Goal of the exercise
At the line that includes "RFID3 pin MISO: TX -> D5", begin writing out the entries below exactly, and continue through the last line without adding anything.

Recorded information
#####
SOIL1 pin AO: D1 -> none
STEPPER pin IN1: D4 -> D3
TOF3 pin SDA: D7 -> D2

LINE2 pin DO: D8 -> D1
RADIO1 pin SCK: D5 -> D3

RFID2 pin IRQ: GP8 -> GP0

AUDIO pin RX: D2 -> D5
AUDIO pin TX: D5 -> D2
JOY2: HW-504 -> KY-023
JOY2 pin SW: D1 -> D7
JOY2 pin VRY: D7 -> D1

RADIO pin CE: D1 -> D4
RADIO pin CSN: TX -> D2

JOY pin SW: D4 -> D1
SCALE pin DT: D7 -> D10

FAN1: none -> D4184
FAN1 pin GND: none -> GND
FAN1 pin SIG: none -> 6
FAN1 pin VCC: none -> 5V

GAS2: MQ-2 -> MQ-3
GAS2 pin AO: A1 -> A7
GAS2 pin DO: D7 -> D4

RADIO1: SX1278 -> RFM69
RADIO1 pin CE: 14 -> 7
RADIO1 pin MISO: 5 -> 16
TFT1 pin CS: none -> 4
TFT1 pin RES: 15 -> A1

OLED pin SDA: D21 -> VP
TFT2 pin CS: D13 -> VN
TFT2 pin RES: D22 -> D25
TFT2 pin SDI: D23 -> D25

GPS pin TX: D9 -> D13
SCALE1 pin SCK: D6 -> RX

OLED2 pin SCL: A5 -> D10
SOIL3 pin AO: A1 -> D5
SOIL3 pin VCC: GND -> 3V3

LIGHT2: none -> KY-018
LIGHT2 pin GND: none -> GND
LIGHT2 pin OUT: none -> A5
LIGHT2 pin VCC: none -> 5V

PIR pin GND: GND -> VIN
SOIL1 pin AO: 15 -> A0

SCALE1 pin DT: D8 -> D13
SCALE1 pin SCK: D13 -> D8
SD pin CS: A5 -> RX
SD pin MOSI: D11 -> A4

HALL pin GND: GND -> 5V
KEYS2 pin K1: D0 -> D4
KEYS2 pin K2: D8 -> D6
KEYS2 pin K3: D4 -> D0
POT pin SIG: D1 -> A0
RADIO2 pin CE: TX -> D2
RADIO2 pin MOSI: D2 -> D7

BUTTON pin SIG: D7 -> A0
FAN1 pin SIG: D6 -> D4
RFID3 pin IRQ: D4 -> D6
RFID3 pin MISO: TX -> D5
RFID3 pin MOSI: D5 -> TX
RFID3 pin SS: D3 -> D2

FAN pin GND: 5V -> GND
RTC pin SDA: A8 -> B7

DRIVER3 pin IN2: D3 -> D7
#####
Expected answer
RFID3 pin MISO: TX -> D5
RFID3 pin MOSI: D5 -> TX
RFID3 pin SS: D3 -> D2

FAN pin GND: 5V -> GND
RTC pin SDA: A8 -> B7

DRIVER3 pin IN2: D3 -> D7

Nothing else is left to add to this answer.